__Your objective__. Everything from the line containing "D4: LED red" to the end of the records should be reproduced exactly, and nothing before it.
───
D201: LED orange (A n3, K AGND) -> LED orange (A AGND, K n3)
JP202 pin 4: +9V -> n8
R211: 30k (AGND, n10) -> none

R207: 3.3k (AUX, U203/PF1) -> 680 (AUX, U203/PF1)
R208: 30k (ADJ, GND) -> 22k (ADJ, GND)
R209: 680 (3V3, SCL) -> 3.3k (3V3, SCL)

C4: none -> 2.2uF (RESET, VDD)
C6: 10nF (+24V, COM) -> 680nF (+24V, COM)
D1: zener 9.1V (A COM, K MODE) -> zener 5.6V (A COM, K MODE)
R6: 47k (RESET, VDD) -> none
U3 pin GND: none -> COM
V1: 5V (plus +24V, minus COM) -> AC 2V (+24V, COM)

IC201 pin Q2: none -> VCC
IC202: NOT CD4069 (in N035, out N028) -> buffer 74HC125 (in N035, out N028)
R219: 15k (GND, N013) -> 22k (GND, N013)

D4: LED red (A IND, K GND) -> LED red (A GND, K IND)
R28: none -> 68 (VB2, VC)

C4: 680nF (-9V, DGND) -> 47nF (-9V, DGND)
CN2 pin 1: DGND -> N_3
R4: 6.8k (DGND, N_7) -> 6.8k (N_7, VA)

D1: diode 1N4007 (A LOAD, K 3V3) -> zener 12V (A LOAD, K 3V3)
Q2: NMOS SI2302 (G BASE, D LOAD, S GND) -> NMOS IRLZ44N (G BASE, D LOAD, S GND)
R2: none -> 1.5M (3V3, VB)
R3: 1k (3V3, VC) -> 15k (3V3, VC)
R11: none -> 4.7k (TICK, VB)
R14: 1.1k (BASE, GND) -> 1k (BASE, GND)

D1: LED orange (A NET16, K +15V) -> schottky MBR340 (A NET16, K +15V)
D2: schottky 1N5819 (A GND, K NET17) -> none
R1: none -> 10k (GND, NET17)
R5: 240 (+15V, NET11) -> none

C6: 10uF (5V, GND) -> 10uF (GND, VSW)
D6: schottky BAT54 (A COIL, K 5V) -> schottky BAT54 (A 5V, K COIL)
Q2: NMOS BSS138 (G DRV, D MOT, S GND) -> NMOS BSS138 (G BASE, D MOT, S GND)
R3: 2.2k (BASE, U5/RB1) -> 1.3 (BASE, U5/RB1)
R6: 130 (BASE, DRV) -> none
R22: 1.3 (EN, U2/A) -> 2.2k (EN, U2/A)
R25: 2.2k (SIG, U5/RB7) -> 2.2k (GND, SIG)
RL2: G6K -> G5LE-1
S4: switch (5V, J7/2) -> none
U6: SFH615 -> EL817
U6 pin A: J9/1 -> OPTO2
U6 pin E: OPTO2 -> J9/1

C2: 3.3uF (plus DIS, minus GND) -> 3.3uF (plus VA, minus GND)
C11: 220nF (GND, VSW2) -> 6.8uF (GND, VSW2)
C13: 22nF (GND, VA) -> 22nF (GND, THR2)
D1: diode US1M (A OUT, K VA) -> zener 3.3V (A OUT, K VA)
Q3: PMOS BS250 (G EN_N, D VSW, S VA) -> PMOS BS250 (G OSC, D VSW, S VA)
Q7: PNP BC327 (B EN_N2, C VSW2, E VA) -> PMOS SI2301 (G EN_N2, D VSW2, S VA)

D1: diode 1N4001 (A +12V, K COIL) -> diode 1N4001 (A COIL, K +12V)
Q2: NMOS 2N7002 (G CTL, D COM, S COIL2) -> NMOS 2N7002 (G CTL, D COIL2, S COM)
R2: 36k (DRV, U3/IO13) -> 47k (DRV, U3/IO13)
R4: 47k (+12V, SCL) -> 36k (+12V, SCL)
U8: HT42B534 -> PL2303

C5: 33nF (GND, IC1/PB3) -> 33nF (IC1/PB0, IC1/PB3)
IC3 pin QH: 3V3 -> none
───
__Exercise answer__.
D4: LED red (A IND, K GND) -> LED red (A GND, K IND)
R28: none -> 68 (VB2, VC)

C4: 680nF (-9V, DGND) -> 47nF (-9V, DGND)
CN2 pin 1: DGND -> N_3
R4: 6.8k (DGND, N_7) -> 6.8k (N_7, VA)

D1: diode 1N4007 (A LOAD, K 3V3) -> zener 12V (A LOAD, K 3V3)
Q2: NMOS SI2302 (G BASE, D LOAD, S GND) -> NMOS IRLZ44N (G BASE, D LOAD, S GND)
R2: none -> 1.5M (3V3, VB)
R3: 1k (3V3, VC) -> 15k (3V3, VC)
R11: none -> 4.7k (TICK, VB)
R14: 1.1k (BASE, GND) -> 1k (BASE, GND)

D1: LED orange (A NET16, K +15V) -> schottky MBR340 (A NET16, K +15V)
D2: schottky 1N5819 (A GND, K NET17) -> none
R1: none -> 10k (GND, NET17)
R5: 240 (+15V, NET11) -> none

C6: 10uF (5V, GND) -> 10uF (GND, VSW)
D6: schottky BAT54 (A COIL, K 5V) -> schottky BAT54 (A 5V, K COIL)
Q2: NMOS BSS138 (G DRV, D MOT, S GND) -> NMOS BSS138 (G BASE, D MOT, S GND)
R3: 2.2k (BASE, U5/RB1) -> 1.3 (BASE, U5/RB1)
R6: 130 (BASE, DRV) -> none
R22: 1.3 (EN, U2/A) -> 2.2k (EN, U2/A)
R25: 2.2k (SIG, U5/RB7) -> 2.2k (GND, SIG)
RL2: G6K -> G5LE-1
S4: switch (5V, J7/2) -> none
U6: SFH615 -> EL817
U6 pin A: J9/1 -> OPTO2
U6 pin E: OPTO2 -> J9/1

C2: 3.3uF (plus DIS, minus GND) -> 3.3uF (plus VA, minus GND)
C11: 220nF (GND, VSW2) -> 6.8uF (GND, VSW2)
C13: 22nF (GND, VA) -> 22nF (GND, THR2)
D1: diode US1M (A OUT, K VA) -> zener 3.3V (A OUT, K VA)
Q3: PMOS BS250 (G EN_N, D VSW, S VA) -> PMOS BS250 (G OSC, D VSW, S VA)
Q7: PNP BC327 (B EN_N2, C VSW2, E VA) -> PMOS SI2301 (G EN_N2, D VSW2, S VA)

D1: diode 1N4001 (A +12V, K COIL) -> diode 1N4001 (A COIL, K +12V)
Q2: NMOS 2N7002 (G CTL, D COM, S COIL2) -> NMOS 2N7002 (G CTL, D COIL2, S COM)
R2: 36k (DRV, U3/IO13) -> 47k (DRV, U3/IO13)
R4: 47k (+12V, SCL) -> 36k (+12V, SCL)
U8: HT42B534 -> PL2303

C5: 33nF (GND, IC1/PB3) -> 33nF (IC1/PB0, IC1/PB3)
IC3 pin QH: 3V3 -> none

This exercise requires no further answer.